◆ **TASK DIRECTIONS**: Copy each line below that includes "orange".

********

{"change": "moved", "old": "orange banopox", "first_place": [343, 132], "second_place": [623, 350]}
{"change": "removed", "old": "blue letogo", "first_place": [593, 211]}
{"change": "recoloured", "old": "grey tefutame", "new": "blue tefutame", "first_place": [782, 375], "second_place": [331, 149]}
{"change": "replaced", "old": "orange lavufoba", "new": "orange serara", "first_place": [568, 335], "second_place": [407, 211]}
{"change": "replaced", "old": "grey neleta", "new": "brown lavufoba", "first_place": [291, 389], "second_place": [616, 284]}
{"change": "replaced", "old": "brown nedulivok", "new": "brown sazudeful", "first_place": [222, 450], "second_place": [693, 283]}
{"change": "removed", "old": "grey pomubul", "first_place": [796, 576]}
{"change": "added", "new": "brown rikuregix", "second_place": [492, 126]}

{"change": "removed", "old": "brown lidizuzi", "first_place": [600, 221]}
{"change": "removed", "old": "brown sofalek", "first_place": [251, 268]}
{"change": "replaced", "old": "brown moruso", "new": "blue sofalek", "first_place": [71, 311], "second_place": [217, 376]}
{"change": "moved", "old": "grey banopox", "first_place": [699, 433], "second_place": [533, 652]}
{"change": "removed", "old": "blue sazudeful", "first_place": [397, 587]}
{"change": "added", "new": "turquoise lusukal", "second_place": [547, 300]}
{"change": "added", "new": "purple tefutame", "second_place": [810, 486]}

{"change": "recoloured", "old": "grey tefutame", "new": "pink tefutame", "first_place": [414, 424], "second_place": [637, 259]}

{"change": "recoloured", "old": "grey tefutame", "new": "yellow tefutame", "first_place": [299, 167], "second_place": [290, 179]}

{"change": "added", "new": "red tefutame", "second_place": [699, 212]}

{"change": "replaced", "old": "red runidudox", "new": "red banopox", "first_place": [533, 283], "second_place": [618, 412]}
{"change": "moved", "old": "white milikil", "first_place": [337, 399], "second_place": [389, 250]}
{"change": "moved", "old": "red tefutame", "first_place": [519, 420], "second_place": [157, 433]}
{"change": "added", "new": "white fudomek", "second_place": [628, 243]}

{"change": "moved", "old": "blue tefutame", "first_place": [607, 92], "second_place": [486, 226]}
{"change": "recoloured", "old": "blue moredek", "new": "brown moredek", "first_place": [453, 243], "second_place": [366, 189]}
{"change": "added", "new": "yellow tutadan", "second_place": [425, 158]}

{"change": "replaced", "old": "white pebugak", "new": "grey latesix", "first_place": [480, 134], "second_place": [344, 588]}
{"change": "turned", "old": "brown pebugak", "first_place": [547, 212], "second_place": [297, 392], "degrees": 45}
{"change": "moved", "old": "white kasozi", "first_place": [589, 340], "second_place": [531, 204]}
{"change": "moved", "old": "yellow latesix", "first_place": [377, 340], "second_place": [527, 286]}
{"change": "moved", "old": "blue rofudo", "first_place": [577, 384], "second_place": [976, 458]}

********

◆ **EXPECTED OUTPUT**:
{"change": "moved", "old": "orange banopox", "first_place": [343, 132], "second_place": [623, 350]}
{"change": "replaced", "old": "orange lavufoba", "new": "orange serara", "first_place": [568, 335], "second_place": [407, 211]}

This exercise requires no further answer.